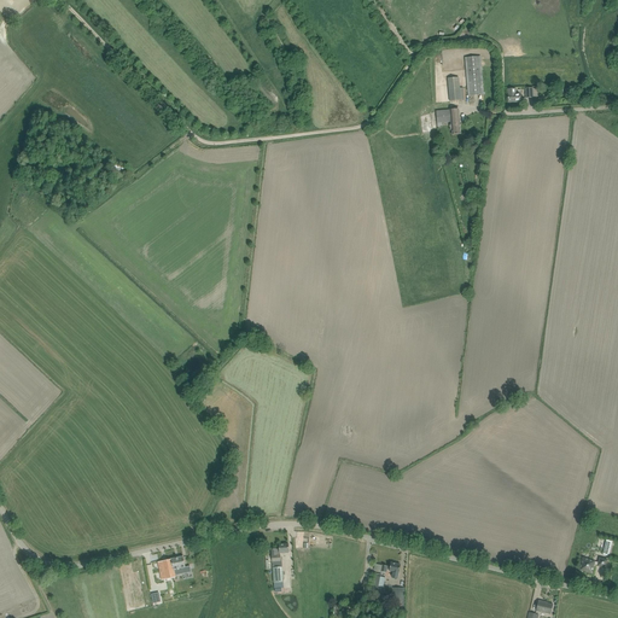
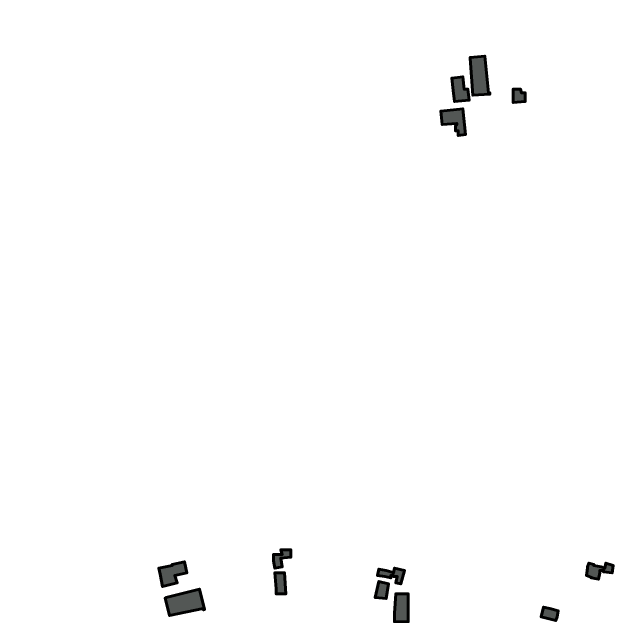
building: none -> [165,589,205,615]

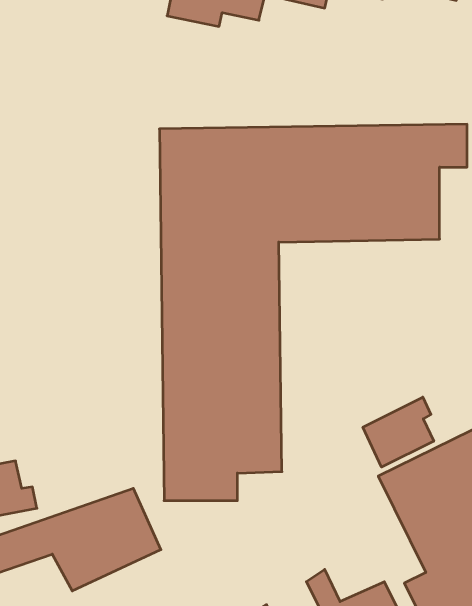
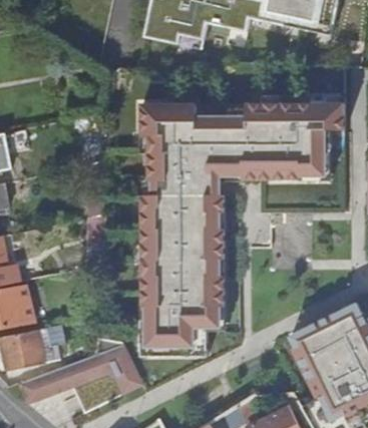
building: [363,397,434,467] -> none

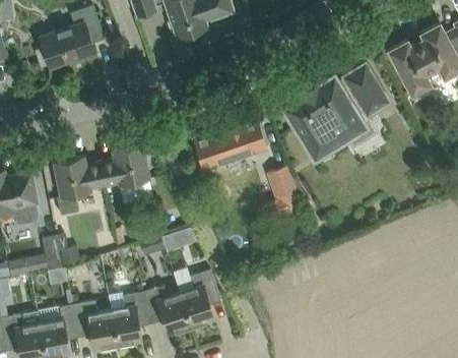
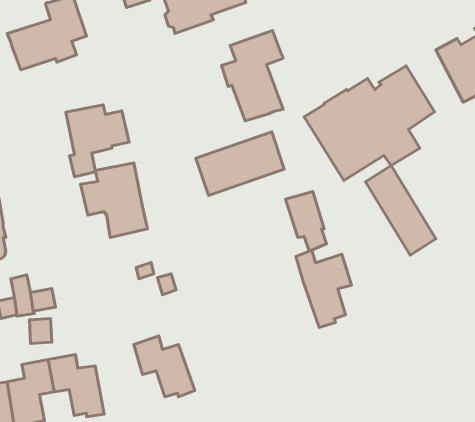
building: none -> [222,30,283,121]
building: none -> [365,165,436,255]
building: [53,156,105,215] -> [66,105,129,177]
building: [173,266,218,330] -> [296,250,352,327]
building: [111,292,149,349] -> none

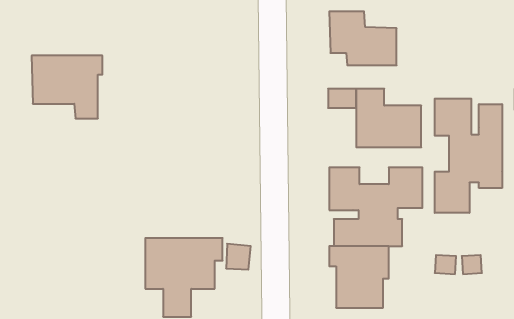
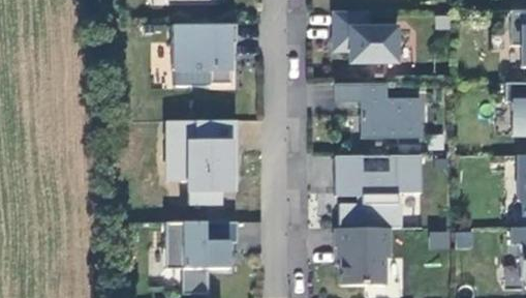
building: [32,56,102,118] -> [173,25,238,83]
building: [435,99,502,213] -> none
building: none -> [181,121,238,189]

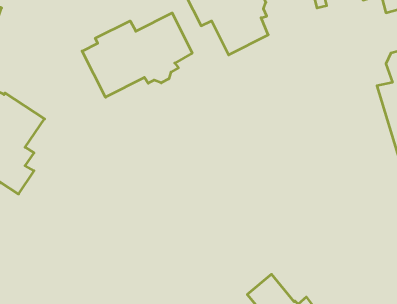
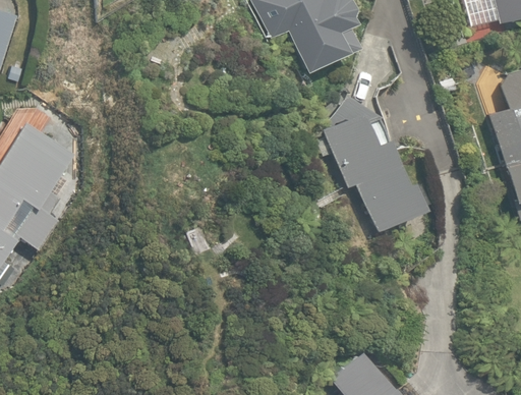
building: [82,13,192,97] -> none
building: none -> [321,96,428,232]

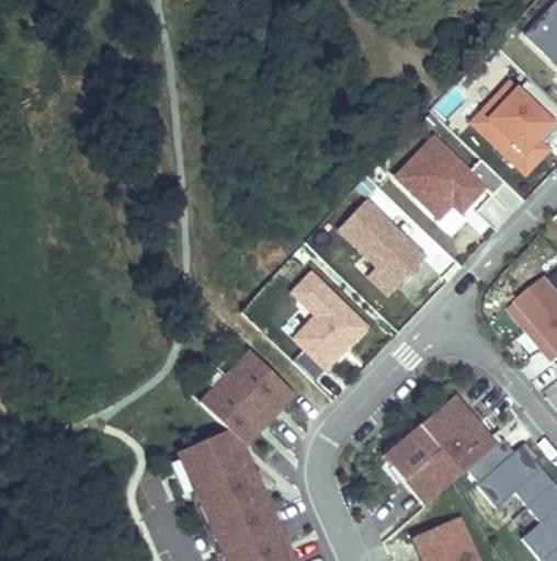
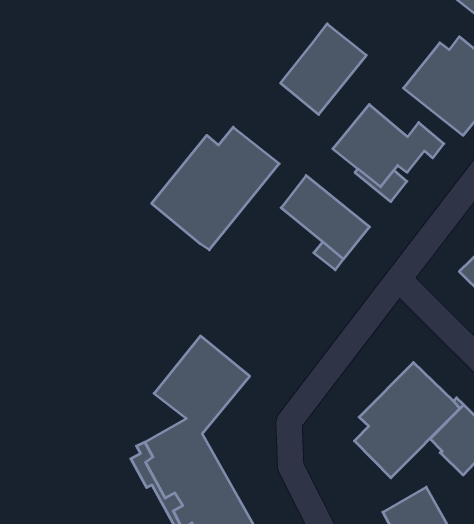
building: none -> [281,24,366,115]
building: none -> [152,127,279,250]
building: [293,276,367,381] -> none

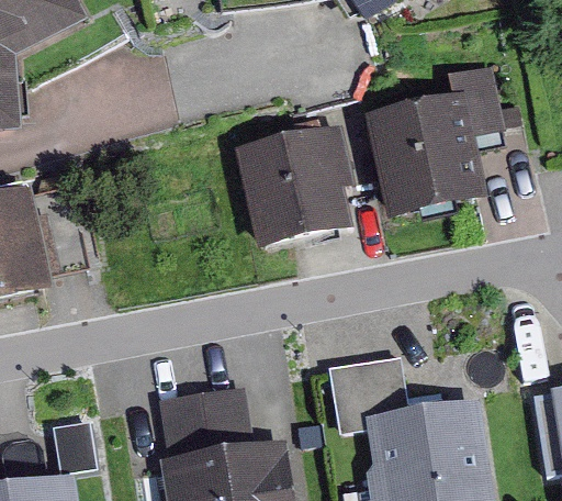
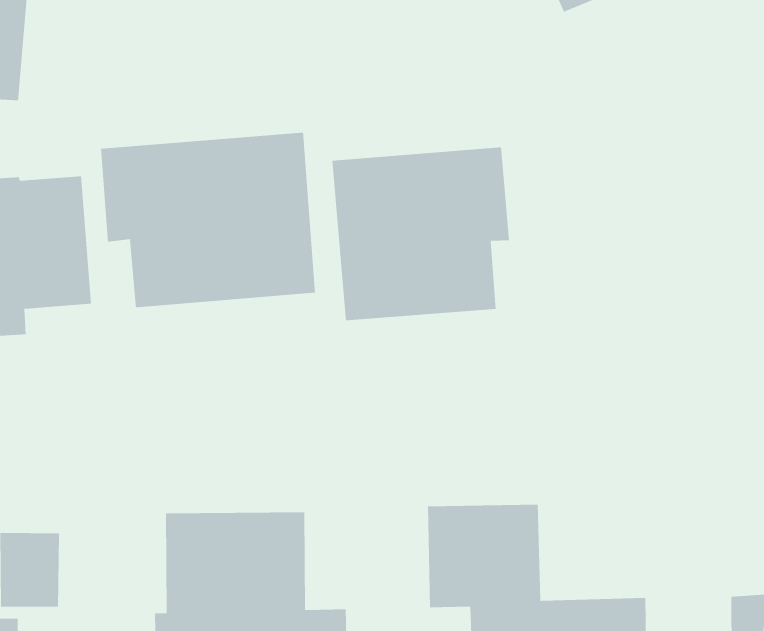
building: [360,64,505,225] -> none
building: none -> [101,132,316,308]

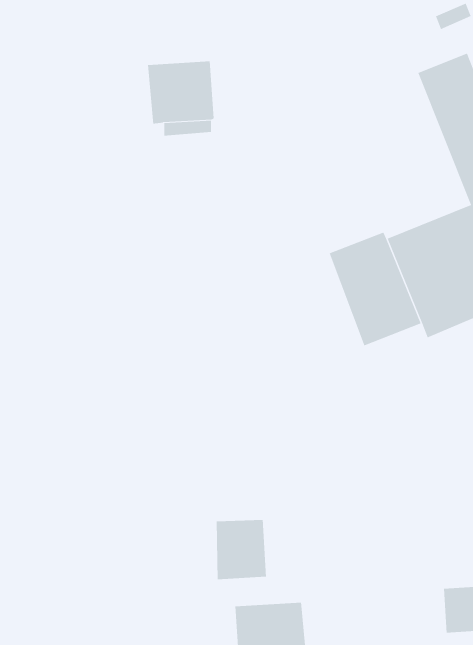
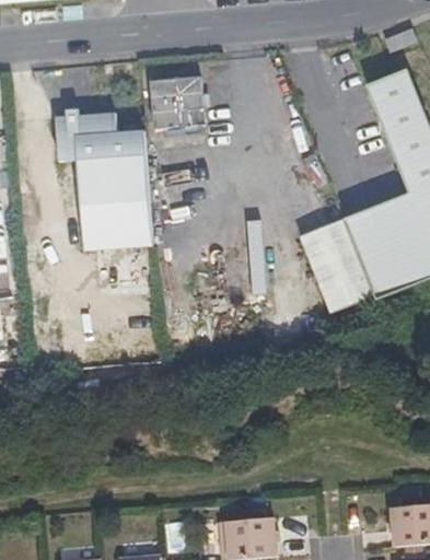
building: none -> [54,109,152,249]
building: [216,519,267,580] -> none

——————————

Your goal: A verbatim copy of the entries, stripped of pictures, should be produced.

Response:
building: none -> [165,589,205,615]

building: [363,397,434,467] -> none

building: none -> [222,30,283,121]
building: none -> [365,165,436,255]
building: [53,156,105,215] -> [66,105,129,177]
building: [173,266,218,330] -> [296,250,352,327]
building: [111,292,149,349] -> none

building: [32,56,102,118] -> [173,25,238,83]
building: [435,99,502,213] -> none
building: none -> [181,121,238,189]

building: [82,13,192,97] -> none
building: none -> [321,96,428,232]

building: none -> [281,24,366,115]
building: none -> [152,127,279,250]
building: [293,276,367,381] -> none

building: [360,64,505,225] -> none
building: none -> [101,132,316,308]

building: none -> [54,109,152,249]
building: [216,519,267,580] -> none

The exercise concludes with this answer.